** Work order **
Retype word for word the stretch of entries below from the line that has "none -> green cone C1 level 2" through the line that has "none -> white cone H3 level 2", and omit the pictures.
[Exercise data]
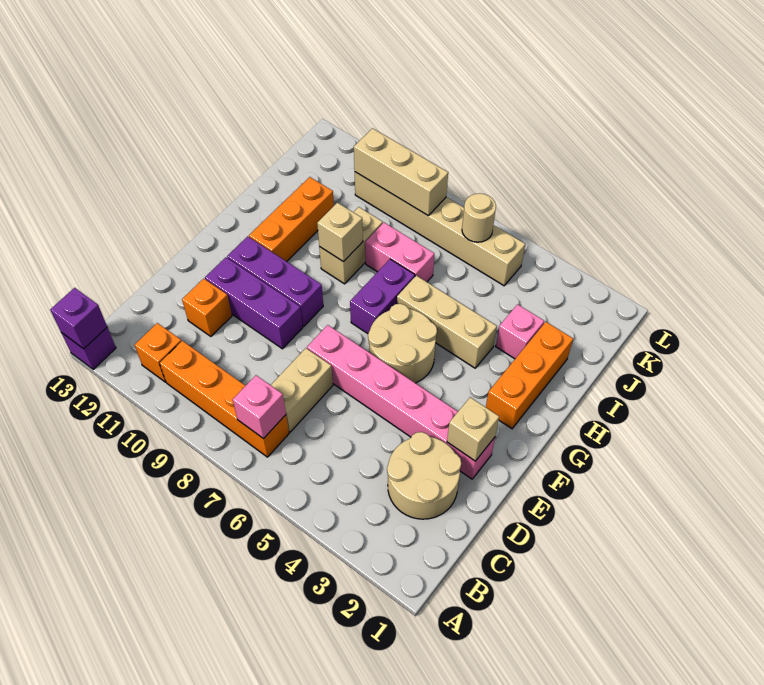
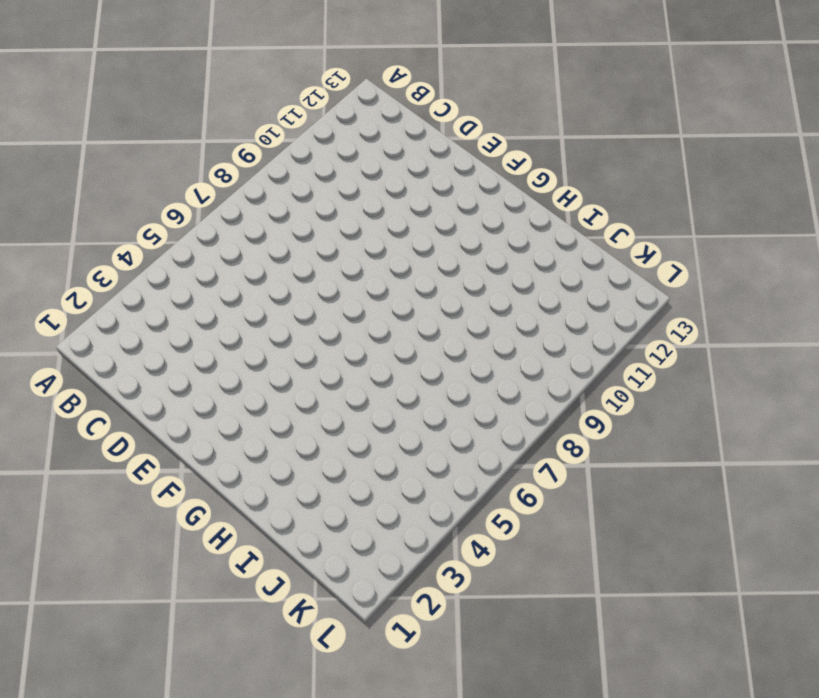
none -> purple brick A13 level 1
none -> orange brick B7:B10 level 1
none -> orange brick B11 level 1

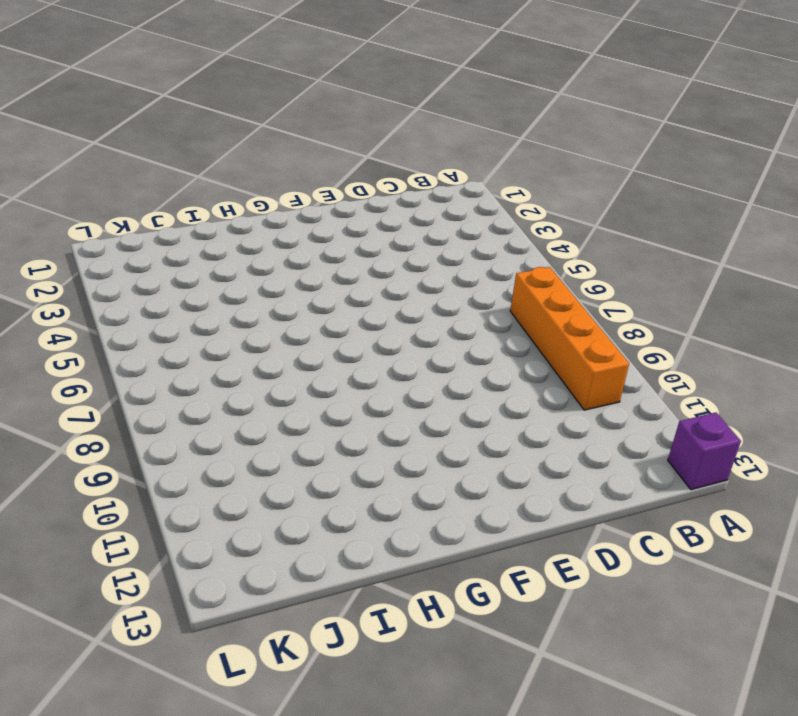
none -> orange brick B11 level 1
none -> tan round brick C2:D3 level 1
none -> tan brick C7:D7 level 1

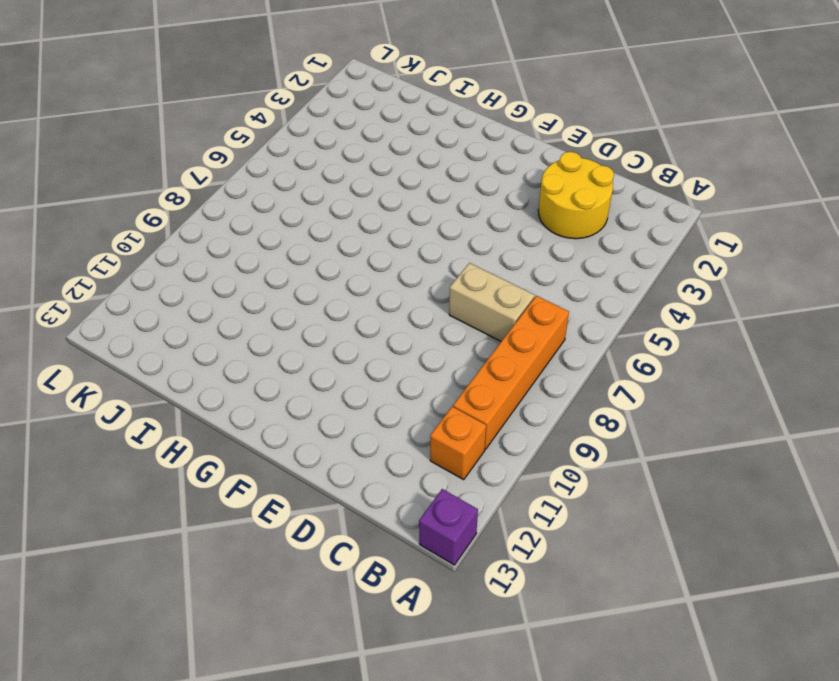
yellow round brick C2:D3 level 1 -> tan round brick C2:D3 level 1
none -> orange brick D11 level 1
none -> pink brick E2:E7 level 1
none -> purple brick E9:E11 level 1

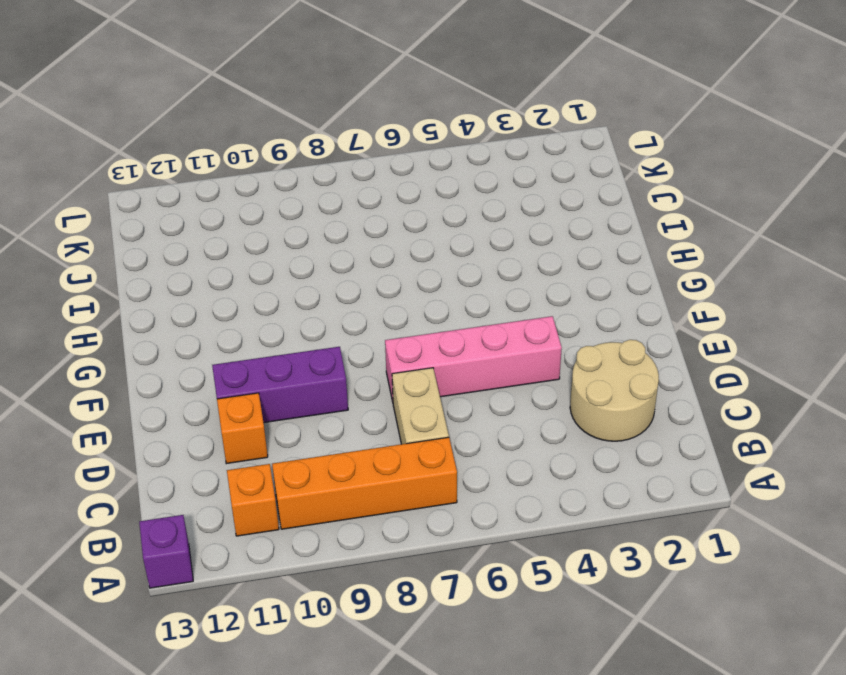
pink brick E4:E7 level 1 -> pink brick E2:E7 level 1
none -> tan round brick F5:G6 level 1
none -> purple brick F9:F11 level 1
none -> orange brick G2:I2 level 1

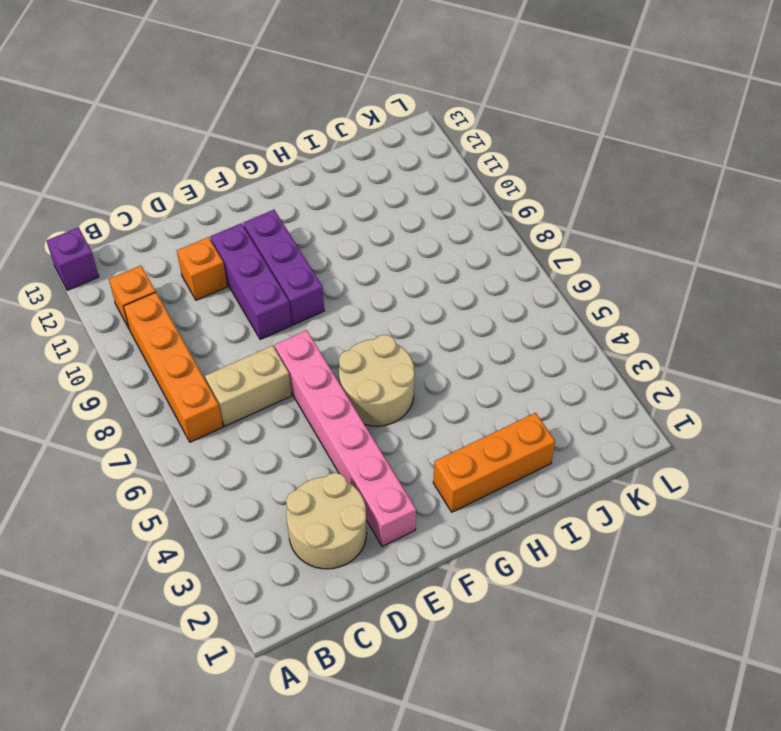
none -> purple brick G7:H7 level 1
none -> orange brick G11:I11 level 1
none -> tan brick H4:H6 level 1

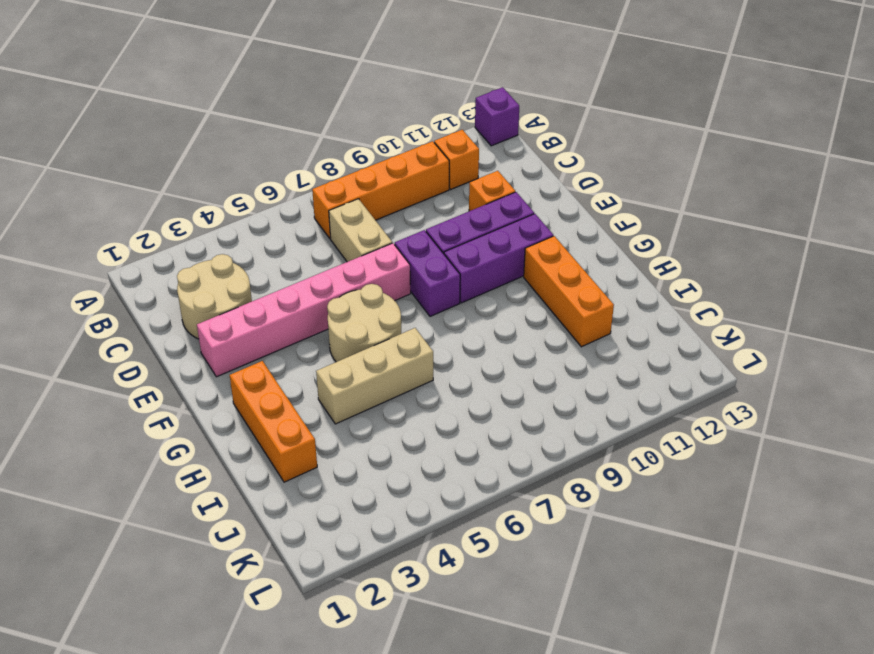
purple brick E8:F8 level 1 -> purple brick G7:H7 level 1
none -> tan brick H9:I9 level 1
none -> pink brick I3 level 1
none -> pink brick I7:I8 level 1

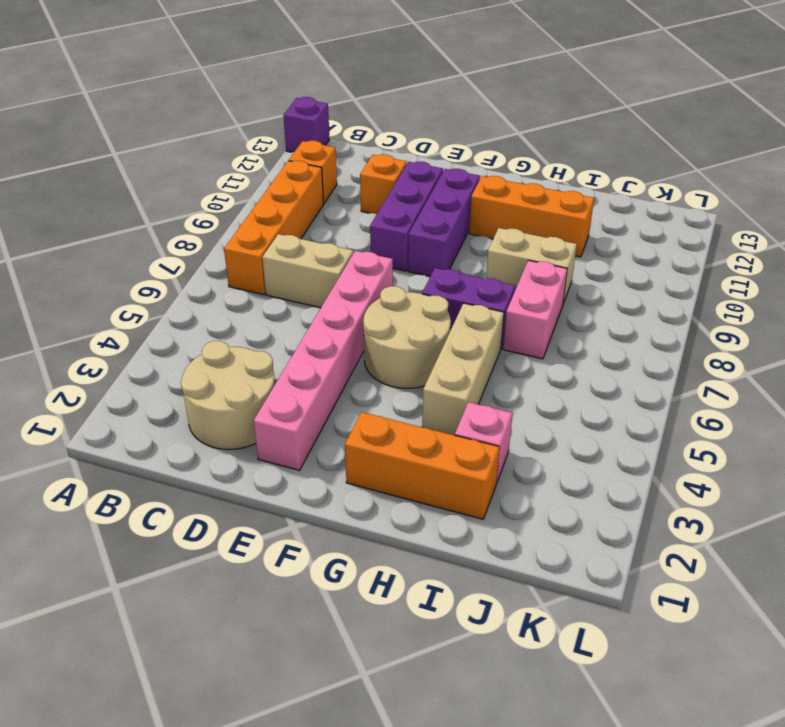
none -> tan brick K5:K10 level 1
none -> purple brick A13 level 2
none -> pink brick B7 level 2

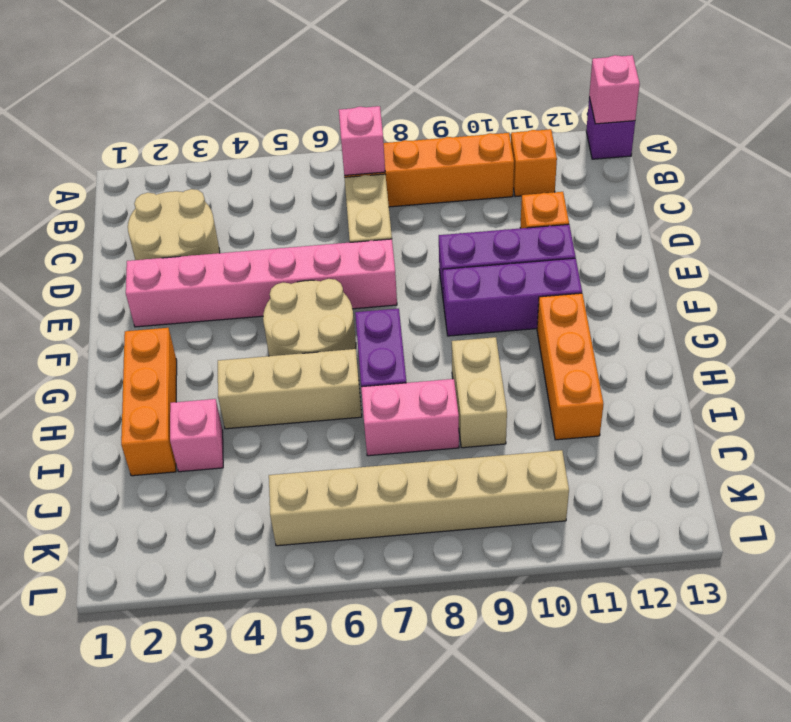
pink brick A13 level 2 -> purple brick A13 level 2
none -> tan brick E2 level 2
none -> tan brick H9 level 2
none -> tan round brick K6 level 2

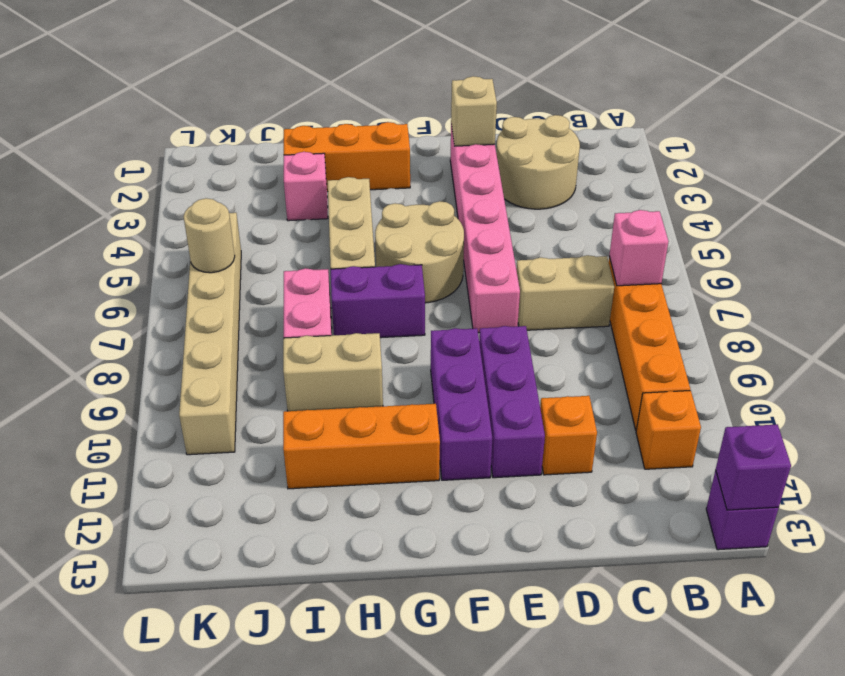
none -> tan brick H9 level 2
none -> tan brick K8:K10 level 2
[/Exercise data]
[Exercise data]
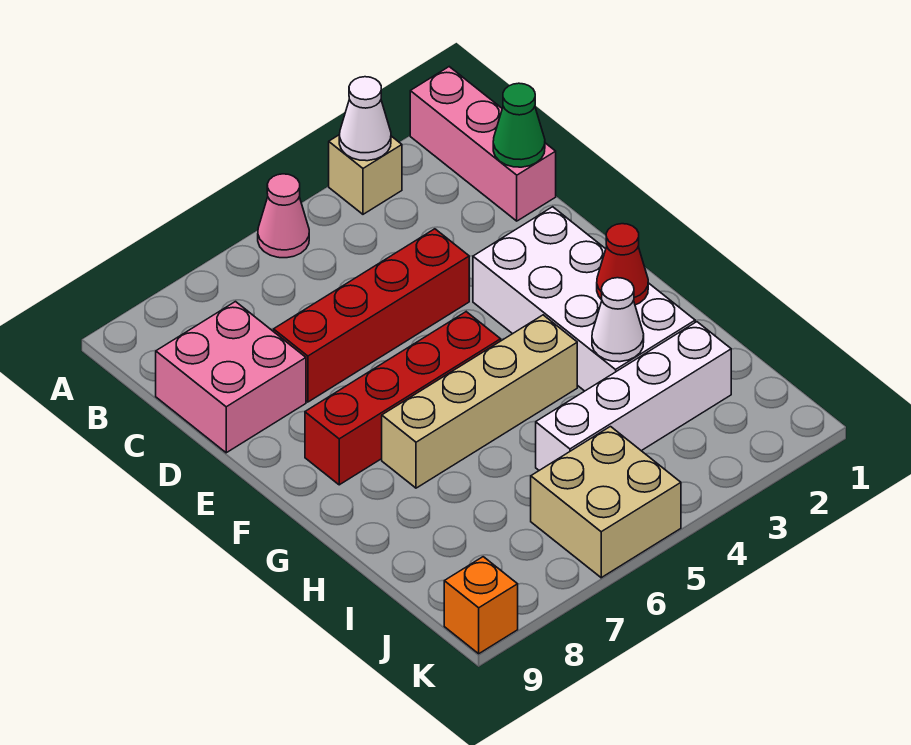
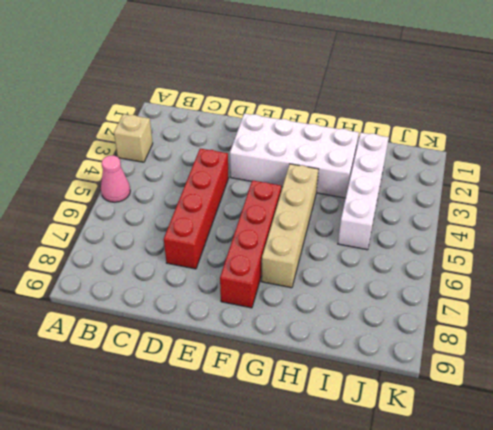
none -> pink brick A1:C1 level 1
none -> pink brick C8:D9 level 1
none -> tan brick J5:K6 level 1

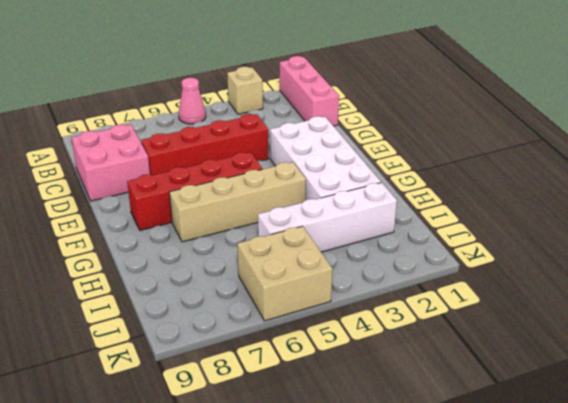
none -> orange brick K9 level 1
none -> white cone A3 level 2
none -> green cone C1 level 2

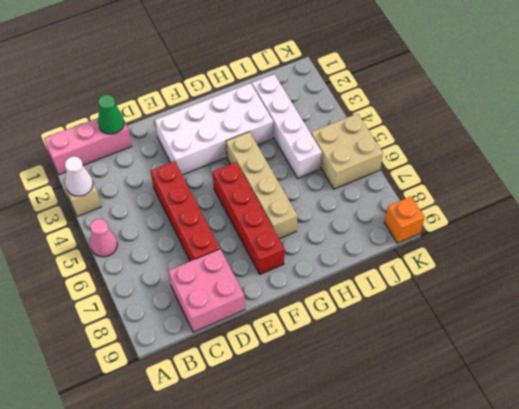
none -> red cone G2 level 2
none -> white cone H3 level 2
[/Exercise data]
** Your solution **
none -> green cone C1 level 2

none -> red cone G2 level 2
none -> white cone H3 level 2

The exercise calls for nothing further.